(Per-category count data)
====

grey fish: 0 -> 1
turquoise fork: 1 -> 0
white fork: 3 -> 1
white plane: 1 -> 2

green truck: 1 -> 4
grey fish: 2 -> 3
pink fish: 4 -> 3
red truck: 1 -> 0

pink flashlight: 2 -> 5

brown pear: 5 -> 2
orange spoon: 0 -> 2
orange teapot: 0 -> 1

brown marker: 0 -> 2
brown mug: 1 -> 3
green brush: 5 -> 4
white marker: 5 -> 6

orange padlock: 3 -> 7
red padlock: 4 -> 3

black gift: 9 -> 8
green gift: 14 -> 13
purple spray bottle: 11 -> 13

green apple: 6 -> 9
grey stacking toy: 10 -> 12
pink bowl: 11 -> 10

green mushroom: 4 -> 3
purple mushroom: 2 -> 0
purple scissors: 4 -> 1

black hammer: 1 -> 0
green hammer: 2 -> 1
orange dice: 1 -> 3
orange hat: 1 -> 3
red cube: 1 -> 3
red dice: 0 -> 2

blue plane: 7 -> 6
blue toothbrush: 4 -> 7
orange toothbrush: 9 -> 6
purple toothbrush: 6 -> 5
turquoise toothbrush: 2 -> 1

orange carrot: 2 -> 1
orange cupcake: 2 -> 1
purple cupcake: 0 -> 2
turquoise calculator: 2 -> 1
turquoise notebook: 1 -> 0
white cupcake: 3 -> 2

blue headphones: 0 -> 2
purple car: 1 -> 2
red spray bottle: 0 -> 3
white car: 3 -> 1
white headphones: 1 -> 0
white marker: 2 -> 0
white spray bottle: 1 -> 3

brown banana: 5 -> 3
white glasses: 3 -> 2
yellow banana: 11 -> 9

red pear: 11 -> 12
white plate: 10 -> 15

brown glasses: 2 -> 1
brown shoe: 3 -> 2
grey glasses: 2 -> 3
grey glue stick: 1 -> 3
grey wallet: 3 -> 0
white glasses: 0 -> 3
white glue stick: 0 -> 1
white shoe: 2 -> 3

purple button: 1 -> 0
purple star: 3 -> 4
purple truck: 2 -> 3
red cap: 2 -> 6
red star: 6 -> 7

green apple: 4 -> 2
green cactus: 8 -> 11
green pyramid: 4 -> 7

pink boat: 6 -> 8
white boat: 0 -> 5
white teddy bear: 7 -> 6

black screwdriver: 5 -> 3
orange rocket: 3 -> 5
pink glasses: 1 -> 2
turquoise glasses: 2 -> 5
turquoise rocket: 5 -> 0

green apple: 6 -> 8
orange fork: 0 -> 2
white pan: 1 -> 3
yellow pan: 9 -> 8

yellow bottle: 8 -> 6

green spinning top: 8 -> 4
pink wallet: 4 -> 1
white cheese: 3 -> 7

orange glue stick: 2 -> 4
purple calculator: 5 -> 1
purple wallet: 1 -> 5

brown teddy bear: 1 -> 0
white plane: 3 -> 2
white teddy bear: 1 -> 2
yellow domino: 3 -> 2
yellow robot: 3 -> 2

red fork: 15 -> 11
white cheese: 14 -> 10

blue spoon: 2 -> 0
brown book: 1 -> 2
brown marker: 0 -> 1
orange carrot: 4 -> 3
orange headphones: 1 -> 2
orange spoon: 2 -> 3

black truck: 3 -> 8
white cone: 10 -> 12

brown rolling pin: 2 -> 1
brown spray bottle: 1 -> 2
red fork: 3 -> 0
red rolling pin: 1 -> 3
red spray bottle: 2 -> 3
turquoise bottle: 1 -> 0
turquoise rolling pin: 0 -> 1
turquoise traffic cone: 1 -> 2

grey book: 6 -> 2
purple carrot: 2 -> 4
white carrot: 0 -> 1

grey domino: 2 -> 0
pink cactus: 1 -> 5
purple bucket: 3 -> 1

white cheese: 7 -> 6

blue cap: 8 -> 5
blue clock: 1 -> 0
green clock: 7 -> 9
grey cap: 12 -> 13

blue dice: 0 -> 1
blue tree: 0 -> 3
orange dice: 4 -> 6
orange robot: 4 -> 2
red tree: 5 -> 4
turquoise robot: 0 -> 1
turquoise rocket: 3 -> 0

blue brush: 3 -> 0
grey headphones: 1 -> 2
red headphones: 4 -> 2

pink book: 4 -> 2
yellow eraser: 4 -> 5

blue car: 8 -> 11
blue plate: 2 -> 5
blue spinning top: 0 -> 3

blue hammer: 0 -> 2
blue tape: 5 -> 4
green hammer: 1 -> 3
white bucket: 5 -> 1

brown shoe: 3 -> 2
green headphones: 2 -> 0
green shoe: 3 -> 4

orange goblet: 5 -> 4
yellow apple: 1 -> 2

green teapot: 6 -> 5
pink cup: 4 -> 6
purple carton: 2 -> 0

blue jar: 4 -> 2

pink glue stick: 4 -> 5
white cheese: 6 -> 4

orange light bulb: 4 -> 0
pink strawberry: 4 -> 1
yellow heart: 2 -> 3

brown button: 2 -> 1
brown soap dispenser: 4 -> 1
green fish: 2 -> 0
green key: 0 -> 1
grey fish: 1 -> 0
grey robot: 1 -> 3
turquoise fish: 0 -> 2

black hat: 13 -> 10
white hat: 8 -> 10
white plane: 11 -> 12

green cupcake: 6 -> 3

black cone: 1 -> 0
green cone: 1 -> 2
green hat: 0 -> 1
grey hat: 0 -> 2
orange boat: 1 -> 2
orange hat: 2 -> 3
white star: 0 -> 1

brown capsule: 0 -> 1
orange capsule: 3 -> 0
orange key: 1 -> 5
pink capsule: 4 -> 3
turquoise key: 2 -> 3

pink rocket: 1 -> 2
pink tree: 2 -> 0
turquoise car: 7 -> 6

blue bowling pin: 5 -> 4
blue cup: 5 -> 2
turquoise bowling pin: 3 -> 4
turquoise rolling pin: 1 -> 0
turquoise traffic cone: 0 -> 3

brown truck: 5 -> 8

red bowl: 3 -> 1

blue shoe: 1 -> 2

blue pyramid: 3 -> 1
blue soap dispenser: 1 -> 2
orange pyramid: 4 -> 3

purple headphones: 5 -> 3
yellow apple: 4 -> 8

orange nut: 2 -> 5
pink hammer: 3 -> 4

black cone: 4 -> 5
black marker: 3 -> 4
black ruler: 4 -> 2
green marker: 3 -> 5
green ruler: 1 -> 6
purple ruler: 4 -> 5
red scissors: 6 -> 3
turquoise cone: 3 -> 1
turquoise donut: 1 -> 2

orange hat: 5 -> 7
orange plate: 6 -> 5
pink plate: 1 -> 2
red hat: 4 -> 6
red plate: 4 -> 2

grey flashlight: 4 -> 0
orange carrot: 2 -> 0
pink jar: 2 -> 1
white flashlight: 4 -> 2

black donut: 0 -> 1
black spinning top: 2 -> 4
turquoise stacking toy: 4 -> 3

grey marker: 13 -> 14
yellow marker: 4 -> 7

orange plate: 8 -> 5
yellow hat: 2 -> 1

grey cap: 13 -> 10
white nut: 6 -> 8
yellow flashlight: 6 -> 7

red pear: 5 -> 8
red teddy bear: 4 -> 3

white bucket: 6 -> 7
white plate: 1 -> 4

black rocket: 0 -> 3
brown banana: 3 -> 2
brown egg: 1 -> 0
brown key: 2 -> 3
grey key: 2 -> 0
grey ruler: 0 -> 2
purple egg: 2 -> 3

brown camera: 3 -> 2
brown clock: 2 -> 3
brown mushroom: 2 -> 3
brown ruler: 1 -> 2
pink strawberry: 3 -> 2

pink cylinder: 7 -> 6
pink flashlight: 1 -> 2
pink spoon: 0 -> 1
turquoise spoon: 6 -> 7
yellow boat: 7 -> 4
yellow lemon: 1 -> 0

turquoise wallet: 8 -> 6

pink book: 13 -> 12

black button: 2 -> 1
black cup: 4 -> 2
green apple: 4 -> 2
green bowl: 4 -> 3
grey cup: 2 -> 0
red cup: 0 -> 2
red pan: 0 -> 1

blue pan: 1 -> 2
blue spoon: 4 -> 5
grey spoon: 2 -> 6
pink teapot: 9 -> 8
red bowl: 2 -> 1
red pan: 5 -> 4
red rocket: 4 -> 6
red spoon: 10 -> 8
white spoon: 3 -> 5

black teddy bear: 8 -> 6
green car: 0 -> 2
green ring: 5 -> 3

====

_Your task_
May I have exactly the lines from the one containing "black rocket: 0 -> 3" through the last line of the data, both included?

_Result for this task_
black rocket: 0 -> 3
brown banana: 3 -> 2
brown egg: 1 -> 0
brown key: 2 -> 3
grey key: 2 -> 0
grey ruler: 0 -> 2
purple egg: 2 -> 3

brown camera: 3 -> 2
brown clock: 2 -> 3
brown mushroom: 2 -> 3
brown ruler: 1 -> 2
pink strawberry: 3 -> 2

pink cylinder: 7 -> 6
pink flashlight: 1 -> 2
pink spoon: 0 -> 1
turquoise spoon: 6 -> 7
yellow boat: 7 -> 4
yellow lemon: 1 -> 0

turquoise wallet: 8 -> 6

pink book: 13 -> 12

black button: 2 -> 1
black cup: 4 -> 2
green apple: 4 -> 2
green bowl: 4 -> 3
grey cup: 2 -> 0
red cup: 0 -> 2
red pan: 0 -> 1

blue pan: 1 -> 2
blue spoon: 4 -> 5
grey spoon: 2 -> 6
pink teapot: 9 -> 8
red bowl: 2 -> 1
red pan: 5 -> 4
red rocket: 4 -> 6
red spoon: 10 -> 8
white spoon: 3 -> 5

black teddy bear: 8 -> 6
green car: 0 -> 2
green ring: 5 -> 3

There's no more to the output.